> [Dataset]
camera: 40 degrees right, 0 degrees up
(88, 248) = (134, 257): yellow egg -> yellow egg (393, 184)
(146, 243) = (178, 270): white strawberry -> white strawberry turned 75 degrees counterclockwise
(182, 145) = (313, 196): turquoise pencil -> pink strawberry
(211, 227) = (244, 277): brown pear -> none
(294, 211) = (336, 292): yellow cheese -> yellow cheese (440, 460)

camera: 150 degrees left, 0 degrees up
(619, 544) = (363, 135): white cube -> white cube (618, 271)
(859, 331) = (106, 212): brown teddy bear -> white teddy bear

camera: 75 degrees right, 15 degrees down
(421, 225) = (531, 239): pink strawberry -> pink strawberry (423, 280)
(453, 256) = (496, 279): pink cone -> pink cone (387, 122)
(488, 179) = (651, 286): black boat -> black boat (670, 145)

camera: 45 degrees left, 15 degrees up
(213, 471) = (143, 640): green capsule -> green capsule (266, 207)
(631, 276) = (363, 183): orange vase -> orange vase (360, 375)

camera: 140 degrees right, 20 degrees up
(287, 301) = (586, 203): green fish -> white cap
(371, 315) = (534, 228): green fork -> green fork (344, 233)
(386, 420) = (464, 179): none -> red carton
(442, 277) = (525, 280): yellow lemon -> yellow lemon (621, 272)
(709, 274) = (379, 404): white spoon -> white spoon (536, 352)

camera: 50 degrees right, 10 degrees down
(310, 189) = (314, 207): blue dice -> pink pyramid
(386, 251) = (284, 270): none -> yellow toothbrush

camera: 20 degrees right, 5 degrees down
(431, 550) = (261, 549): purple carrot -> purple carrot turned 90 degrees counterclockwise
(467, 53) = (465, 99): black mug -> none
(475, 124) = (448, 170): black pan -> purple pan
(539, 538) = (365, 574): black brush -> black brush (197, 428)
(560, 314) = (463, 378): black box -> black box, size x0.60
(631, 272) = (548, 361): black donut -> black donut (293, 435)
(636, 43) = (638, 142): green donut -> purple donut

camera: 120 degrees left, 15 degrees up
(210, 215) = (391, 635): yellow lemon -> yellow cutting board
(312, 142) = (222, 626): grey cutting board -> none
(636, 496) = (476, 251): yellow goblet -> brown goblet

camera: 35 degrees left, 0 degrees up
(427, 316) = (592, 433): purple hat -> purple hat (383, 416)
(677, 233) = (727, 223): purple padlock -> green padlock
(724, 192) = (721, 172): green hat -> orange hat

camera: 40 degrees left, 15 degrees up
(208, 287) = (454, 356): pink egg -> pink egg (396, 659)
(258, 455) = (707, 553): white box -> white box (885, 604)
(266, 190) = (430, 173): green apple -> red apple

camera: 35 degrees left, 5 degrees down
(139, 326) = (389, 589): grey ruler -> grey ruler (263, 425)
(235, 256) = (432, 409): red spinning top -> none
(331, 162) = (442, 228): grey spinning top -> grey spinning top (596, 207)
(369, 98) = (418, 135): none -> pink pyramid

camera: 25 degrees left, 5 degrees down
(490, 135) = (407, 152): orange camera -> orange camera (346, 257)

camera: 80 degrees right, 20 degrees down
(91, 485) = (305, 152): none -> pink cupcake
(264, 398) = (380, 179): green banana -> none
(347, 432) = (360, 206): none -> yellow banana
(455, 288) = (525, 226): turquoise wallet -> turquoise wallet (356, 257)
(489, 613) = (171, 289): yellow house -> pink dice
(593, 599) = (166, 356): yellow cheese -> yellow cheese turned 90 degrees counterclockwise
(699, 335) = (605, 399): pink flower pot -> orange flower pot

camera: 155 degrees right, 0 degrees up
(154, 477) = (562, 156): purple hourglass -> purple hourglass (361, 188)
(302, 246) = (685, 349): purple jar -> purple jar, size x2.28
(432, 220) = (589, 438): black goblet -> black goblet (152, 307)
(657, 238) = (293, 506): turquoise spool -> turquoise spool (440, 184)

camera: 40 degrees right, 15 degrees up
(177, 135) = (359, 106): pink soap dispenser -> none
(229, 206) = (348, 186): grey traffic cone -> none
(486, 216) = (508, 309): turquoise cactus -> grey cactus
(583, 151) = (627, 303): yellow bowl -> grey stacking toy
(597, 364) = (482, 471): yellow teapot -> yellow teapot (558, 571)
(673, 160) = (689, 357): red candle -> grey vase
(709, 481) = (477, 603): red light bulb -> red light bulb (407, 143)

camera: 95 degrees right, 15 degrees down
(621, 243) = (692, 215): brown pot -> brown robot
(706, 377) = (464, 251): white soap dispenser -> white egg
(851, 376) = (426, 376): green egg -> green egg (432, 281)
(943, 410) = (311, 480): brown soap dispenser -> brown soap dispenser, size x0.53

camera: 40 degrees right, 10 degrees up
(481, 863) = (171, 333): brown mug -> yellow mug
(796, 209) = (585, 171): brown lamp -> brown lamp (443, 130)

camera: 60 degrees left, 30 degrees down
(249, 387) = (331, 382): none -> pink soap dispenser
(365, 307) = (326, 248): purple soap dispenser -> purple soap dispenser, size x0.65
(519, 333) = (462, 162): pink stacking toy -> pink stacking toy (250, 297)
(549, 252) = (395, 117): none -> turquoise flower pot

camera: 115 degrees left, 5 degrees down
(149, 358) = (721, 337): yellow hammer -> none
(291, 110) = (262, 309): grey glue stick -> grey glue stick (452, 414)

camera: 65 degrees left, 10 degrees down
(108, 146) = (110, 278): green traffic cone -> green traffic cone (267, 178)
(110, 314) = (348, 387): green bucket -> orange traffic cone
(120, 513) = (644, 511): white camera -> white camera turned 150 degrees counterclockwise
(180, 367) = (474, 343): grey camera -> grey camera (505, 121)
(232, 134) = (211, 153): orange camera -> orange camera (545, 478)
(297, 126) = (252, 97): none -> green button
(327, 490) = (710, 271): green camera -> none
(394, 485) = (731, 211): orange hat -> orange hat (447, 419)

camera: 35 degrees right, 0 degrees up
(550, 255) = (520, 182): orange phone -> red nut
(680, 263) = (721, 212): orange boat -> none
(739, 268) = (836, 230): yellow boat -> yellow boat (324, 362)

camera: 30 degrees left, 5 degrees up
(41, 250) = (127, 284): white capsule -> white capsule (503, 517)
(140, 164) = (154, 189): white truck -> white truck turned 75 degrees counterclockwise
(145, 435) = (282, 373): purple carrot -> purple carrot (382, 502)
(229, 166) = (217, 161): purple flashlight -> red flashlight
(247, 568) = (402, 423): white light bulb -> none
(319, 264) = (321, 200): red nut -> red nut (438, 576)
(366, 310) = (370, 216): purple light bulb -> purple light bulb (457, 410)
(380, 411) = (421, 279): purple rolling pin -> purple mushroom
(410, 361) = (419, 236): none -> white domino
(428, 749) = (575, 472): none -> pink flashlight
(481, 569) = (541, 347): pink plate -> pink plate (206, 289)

> [Work to be completed] Print each of the lines above again, unchanged.

> [Task answer]
camera: 40 degrees right, 0 degrees up
(88, 248) = (134, 257): yellow egg -> yellow egg (393, 184)
(146, 243) = (178, 270): white strawberry -> white strawberry turned 75 degrees counterclockwise
(182, 145) = (313, 196): turquoise pencil -> pink strawberry
(211, 227) = (244, 277): brown pear -> none
(294, 211) = (336, 292): yellow cheese -> yellow cheese (440, 460)

camera: 150 degrees left, 0 degrees up
(619, 544) = (363, 135): white cube -> white cube (618, 271)
(859, 331) = (106, 212): brown teddy bear -> white teddy bear

camera: 75 degrees right, 15 degrees down
(421, 225) = (531, 239): pink strawberry -> pink strawberry (423, 280)
(453, 256) = (496, 279): pink cone -> pink cone (387, 122)
(488, 179) = (651, 286): black boat -> black boat (670, 145)

camera: 45 degrees left, 15 degrees up
(213, 471) = (143, 640): green capsule -> green capsule (266, 207)
(631, 276) = (363, 183): orange vase -> orange vase (360, 375)

camera: 140 degrees right, 20 degrees up
(287, 301) = (586, 203): green fish -> white cap
(371, 315) = (534, 228): green fork -> green fork (344, 233)
(386, 420) = (464, 179): none -> red carton
(442, 277) = (525, 280): yellow lemon -> yellow lemon (621, 272)
(709, 274) = (379, 404): white spoon -> white spoon (536, 352)

camera: 50 degrees right, 10 degrees down
(310, 189) = (314, 207): blue dice -> pink pyramid
(386, 251) = (284, 270): none -> yellow toothbrush

camera: 20 degrees right, 5 degrees down
(431, 550) = (261, 549): purple carrot -> purple carrot turned 90 degrees counterclockwise
(467, 53) = (465, 99): black mug -> none
(475, 124) = (448, 170): black pan -> purple pan
(539, 538) = (365, 574): black brush -> black brush (197, 428)
(560, 314) = (463, 378): black box -> black box, size x0.60
(631, 272) = (548, 361): black donut -> black donut (293, 435)
(636, 43) = (638, 142): green donut -> purple donut

camera: 120 degrees left, 15 degrees up
(210, 215) = (391, 635): yellow lemon -> yellow cutting board
(312, 142) = (222, 626): grey cutting board -> none
(636, 496) = (476, 251): yellow goblet -> brown goblet

camera: 35 degrees left, 0 degrees up
(427, 316) = (592, 433): purple hat -> purple hat (383, 416)
(677, 233) = (727, 223): purple padlock -> green padlock
(724, 192) = (721, 172): green hat -> orange hat

camera: 40 degrees left, 15 degrees up
(208, 287) = (454, 356): pink egg -> pink egg (396, 659)
(258, 455) = (707, 553): white box -> white box (885, 604)
(266, 190) = (430, 173): green apple -> red apple

camera: 35 degrees left, 5 degrees down
(139, 326) = (389, 589): grey ruler -> grey ruler (263, 425)
(235, 256) = (432, 409): red spinning top -> none
(331, 162) = (442, 228): grey spinning top -> grey spinning top (596, 207)
(369, 98) = (418, 135): none -> pink pyramid

camera: 25 degrees left, 5 degrees down
(490, 135) = (407, 152): orange camera -> orange camera (346, 257)

camera: 80 degrees right, 20 degrees down
(91, 485) = (305, 152): none -> pink cupcake
(264, 398) = (380, 179): green banana -> none
(347, 432) = (360, 206): none -> yellow banana
(455, 288) = (525, 226): turquoise wallet -> turquoise wallet (356, 257)
(489, 613) = (171, 289): yellow house -> pink dice
(593, 599) = (166, 356): yellow cheese -> yellow cheese turned 90 degrees counterclockwise
(699, 335) = (605, 399): pink flower pot -> orange flower pot

camera: 155 degrees right, 0 degrees up
(154, 477) = (562, 156): purple hourglass -> purple hourglass (361, 188)
(302, 246) = (685, 349): purple jar -> purple jar, size x2.28
(432, 220) = (589, 438): black goblet -> black goblet (152, 307)
(657, 238) = (293, 506): turquoise spool -> turquoise spool (440, 184)

camera: 40 degrees right, 15 degrees up
(177, 135) = (359, 106): pink soap dispenser -> none
(229, 206) = (348, 186): grey traffic cone -> none
(486, 216) = (508, 309): turquoise cactus -> grey cactus
(583, 151) = (627, 303): yellow bowl -> grey stacking toy
(597, 364) = (482, 471): yellow teapot -> yellow teapot (558, 571)
(673, 160) = (689, 357): red candle -> grey vase
(709, 481) = (477, 603): red light bulb -> red light bulb (407, 143)

camera: 95 degrees right, 15 degrees down
(621, 243) = (692, 215): brown pot -> brown robot
(706, 377) = (464, 251): white soap dispenser -> white egg
(851, 376) = (426, 376): green egg -> green egg (432, 281)
(943, 410) = (311, 480): brown soap dispenser -> brown soap dispenser, size x0.53

camera: 40 degrees right, 10 degrees up
(481, 863) = (171, 333): brown mug -> yellow mug
(796, 209) = (585, 171): brown lamp -> brown lamp (443, 130)

camera: 60 degrees left, 30 degrees down
(249, 387) = (331, 382): none -> pink soap dispenser
(365, 307) = (326, 248): purple soap dispenser -> purple soap dispenser, size x0.65
(519, 333) = (462, 162): pink stacking toy -> pink stacking toy (250, 297)
(549, 252) = (395, 117): none -> turquoise flower pot

camera: 115 degrees left, 5 degrees down
(149, 358) = (721, 337): yellow hammer -> none
(291, 110) = (262, 309): grey glue stick -> grey glue stick (452, 414)

camera: 65 degrees left, 10 degrees down
(108, 146) = (110, 278): green traffic cone -> green traffic cone (267, 178)
(110, 314) = (348, 387): green bucket -> orange traffic cone
(120, 513) = (644, 511): white camera -> white camera turned 150 degrees counterclockwise
(180, 367) = (474, 343): grey camera -> grey camera (505, 121)
(232, 134) = (211, 153): orange camera -> orange camera (545, 478)
(297, 126) = (252, 97): none -> green button
(327, 490) = (710, 271): green camera -> none
(394, 485) = (731, 211): orange hat -> orange hat (447, 419)

camera: 35 degrees right, 0 degrees up
(550, 255) = (520, 182): orange phone -> red nut
(680, 263) = (721, 212): orange boat -> none
(739, 268) = (836, 230): yellow boat -> yellow boat (324, 362)

camera: 30 degrees left, 5 degrees up
(41, 250) = (127, 284): white capsule -> white capsule (503, 517)
(140, 164) = (154, 189): white truck -> white truck turned 75 degrees counterclockwise
(145, 435) = (282, 373): purple carrot -> purple carrot (382, 502)
(229, 166) = (217, 161): purple flashlight -> red flashlight
(247, 568) = (402, 423): white light bulb -> none
(319, 264) = (321, 200): red nut -> red nut (438, 576)
(366, 310) = (370, 216): purple light bulb -> purple light bulb (457, 410)
(380, 411) = (421, 279): purple rolling pin -> purple mushroom
(410, 361) = (419, 236): none -> white domino
(428, 749) = (575, 472): none -> pink flashlight
(481, 569) = (541, 347): pink plate -> pink plate (206, 289)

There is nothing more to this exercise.